Object matching data:
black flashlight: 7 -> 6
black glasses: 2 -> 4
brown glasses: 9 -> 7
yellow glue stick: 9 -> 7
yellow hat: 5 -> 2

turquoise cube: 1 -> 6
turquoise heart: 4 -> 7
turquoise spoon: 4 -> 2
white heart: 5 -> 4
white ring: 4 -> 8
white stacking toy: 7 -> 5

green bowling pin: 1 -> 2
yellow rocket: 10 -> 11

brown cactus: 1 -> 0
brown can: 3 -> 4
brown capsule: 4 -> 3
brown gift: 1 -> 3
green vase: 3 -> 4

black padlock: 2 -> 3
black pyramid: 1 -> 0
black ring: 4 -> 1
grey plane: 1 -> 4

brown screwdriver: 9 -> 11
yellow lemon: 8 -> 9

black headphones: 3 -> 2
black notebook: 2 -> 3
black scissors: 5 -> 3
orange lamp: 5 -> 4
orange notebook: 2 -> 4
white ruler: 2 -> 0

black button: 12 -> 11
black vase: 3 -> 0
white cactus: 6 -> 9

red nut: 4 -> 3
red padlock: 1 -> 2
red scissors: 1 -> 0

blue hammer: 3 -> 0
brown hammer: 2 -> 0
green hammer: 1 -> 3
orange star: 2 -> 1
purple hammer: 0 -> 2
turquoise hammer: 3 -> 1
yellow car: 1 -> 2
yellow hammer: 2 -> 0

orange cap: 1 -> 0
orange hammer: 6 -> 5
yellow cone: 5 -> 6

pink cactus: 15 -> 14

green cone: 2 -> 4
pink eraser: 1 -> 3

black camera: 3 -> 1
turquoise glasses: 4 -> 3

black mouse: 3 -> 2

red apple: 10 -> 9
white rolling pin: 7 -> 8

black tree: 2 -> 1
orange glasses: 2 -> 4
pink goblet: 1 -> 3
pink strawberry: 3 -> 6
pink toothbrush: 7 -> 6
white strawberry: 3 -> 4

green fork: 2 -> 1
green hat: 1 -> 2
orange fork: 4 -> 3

- _WHAT TO WORK ON_
From the data, list each line in which the string "green" appears.

- _TASK SOLUTION_
green bowling pin: 1 -> 2
green vase: 3 -> 4
green hammer: 1 -> 3
green cone: 2 -> 4
green fork: 2 -> 1
green hat: 1 -> 2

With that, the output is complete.